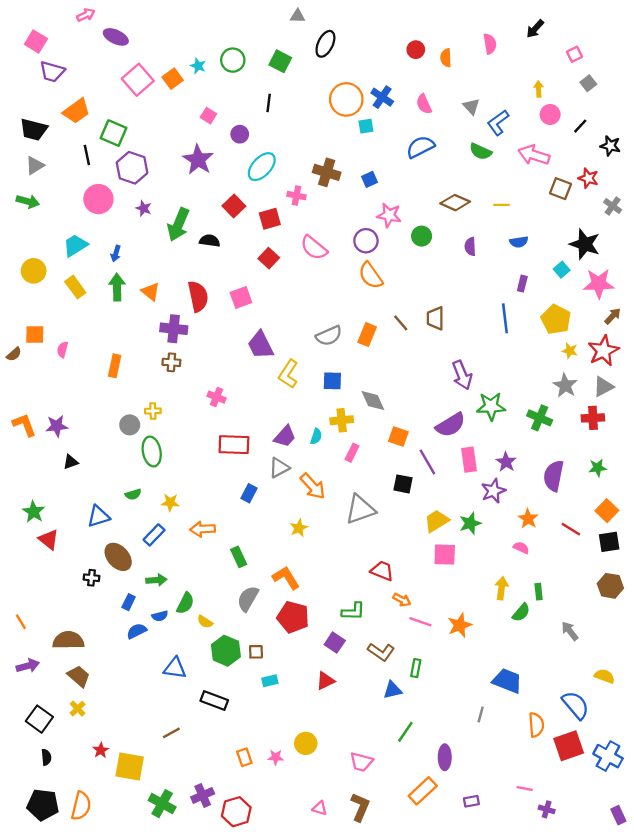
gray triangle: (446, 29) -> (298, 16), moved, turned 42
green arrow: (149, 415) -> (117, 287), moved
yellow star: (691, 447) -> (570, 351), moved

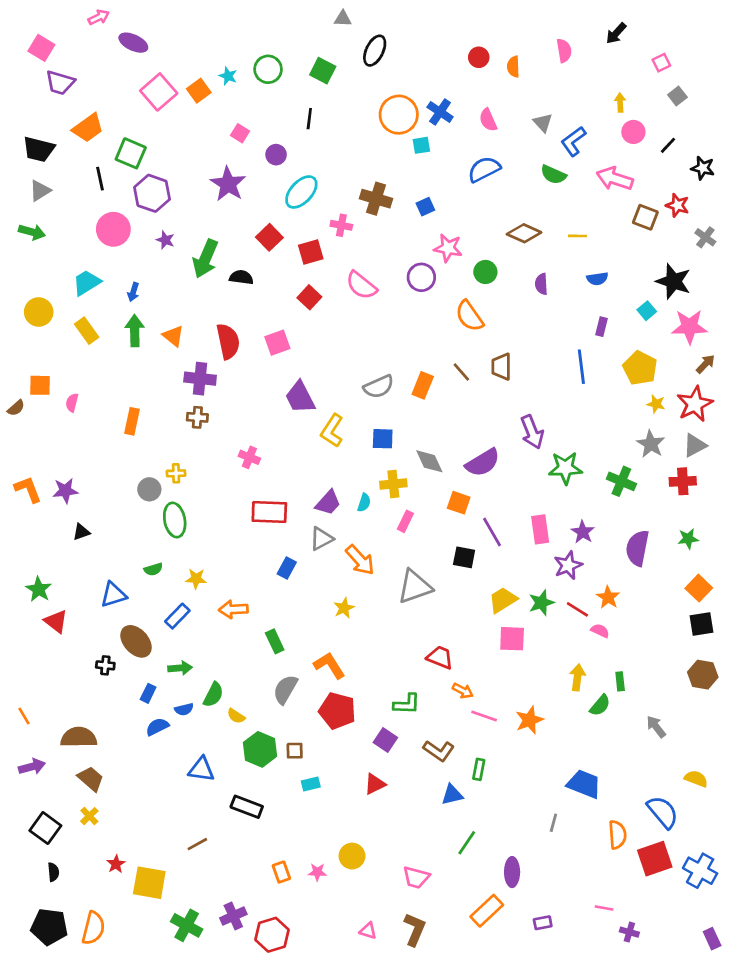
orange semicircle: (371, 275) -> (469, 316), moved
purple semicircle: (451, 425) -> (483, 463), moved
red line: (571, 529) -> (577, 609), moved

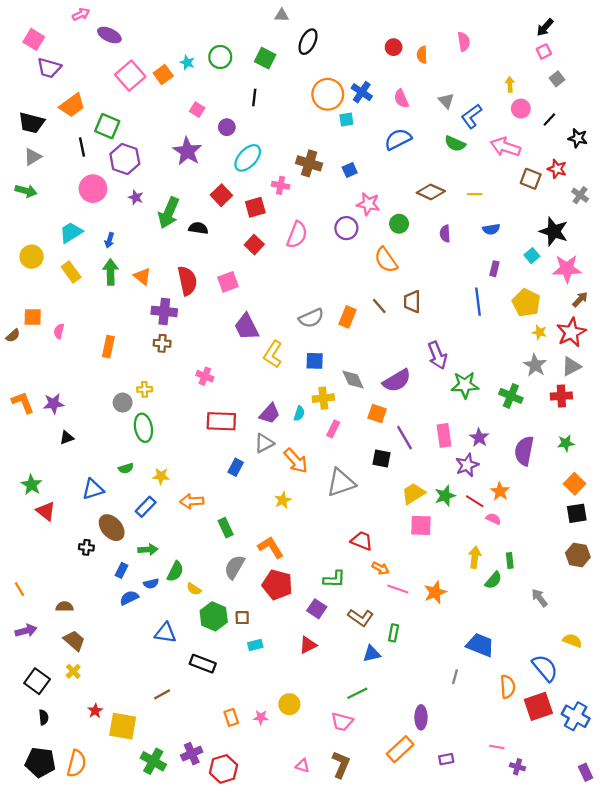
black arrow: (616, 33) -> (545, 27), moved
pink semicircle: (361, 285) -> (297, 235), turned -108
brown semicircle: (79, 737) -> (64, 607), size x0.6
green line: (467, 843) -> (357, 693), moved, turned 30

▸ AIM OF THE EXERCISE
Beginning with the line above that contains "purple semicircle: (451, 425)" and ending with the line that contains "brown semicircle: (79, 737)", quote each line exactly, keeping out the pictures.

▸ COMPLETED TASK
purple semicircle: (451, 425) -> (483, 463), moved
red line: (571, 529) -> (577, 609), moved

black arrow: (616, 33) -> (545, 27), moved
pink semicircle: (361, 285) -> (297, 235), turned -108
brown semicircle: (79, 737) -> (64, 607), size x0.6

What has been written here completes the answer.